| Goal of the exercise |
Pick out the lines in the listing below that contain the word "none" and copy them.

| The data |

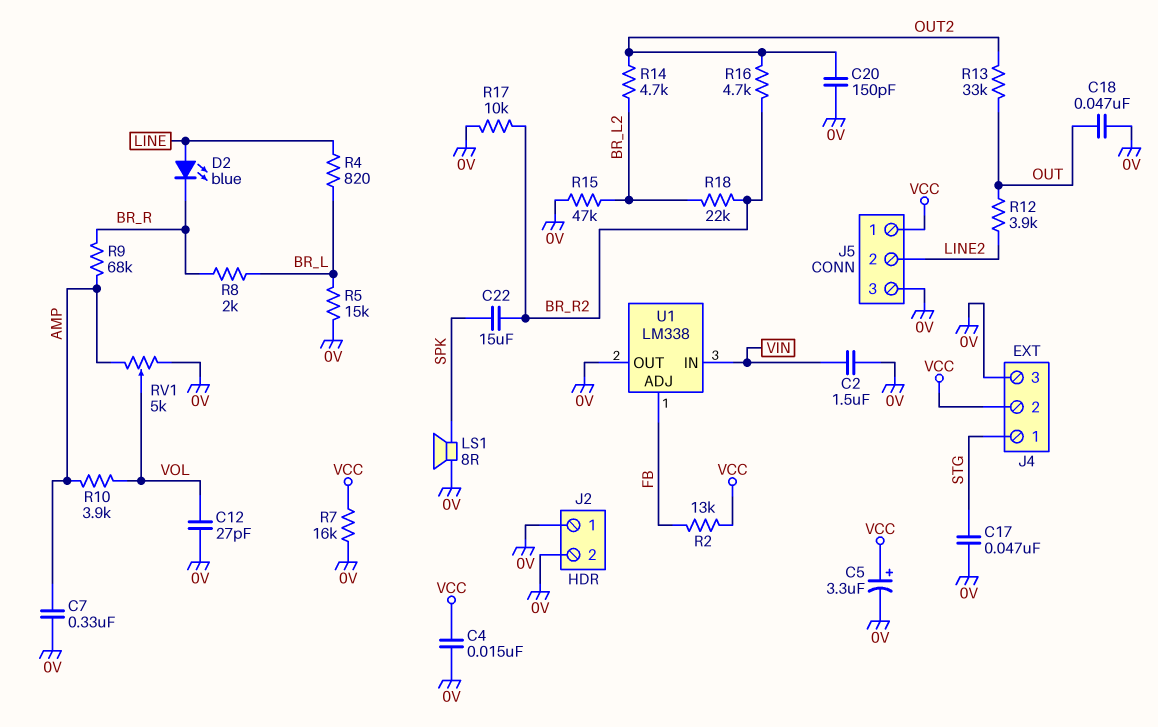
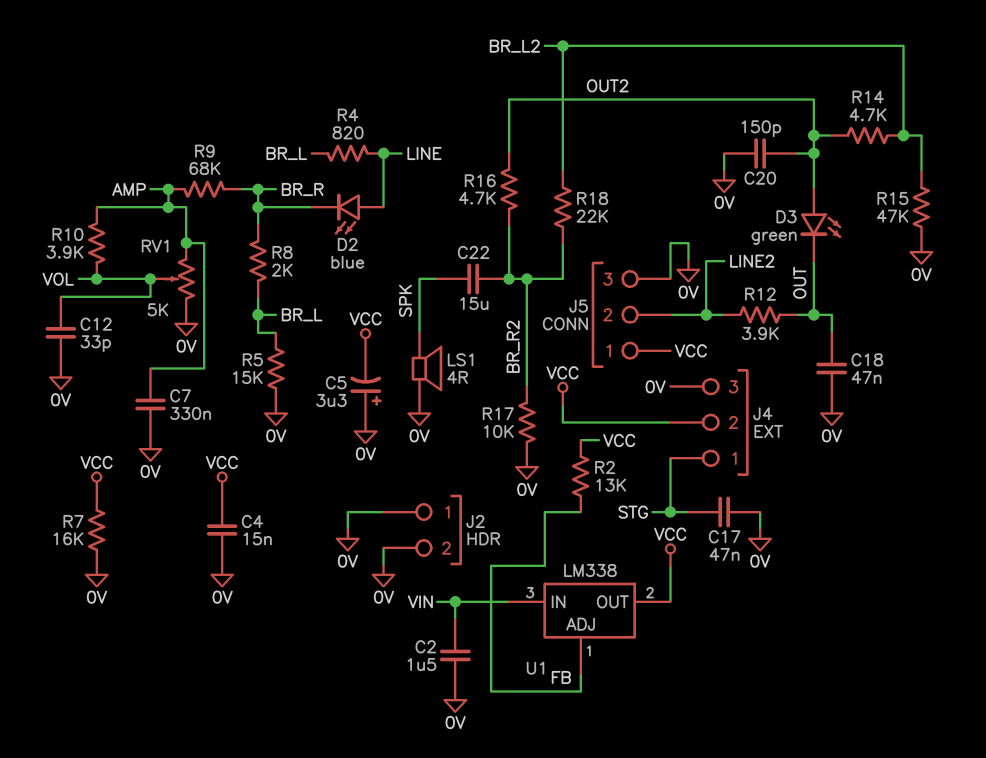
C5: 3.3uF (plus VCC, minus 0V) -> 3.3uF (plus 0V, minus VCC)
C12: 27pF (0V, VOL) -> 33pF (0V, VOL)
D3: none -> LED green (A OUT2, K OUT)
LS1: speaker 8R (0V, SPK) -> speaker 4R (0V, SPK)
R13: 33k (OUT, OUT2) -> none
U1 pin OUT: 0V -> VCC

| Worked solution |
D3: none -> LED green (A OUT2, K OUT)
R13: 33k (OUT, OUT2) -> none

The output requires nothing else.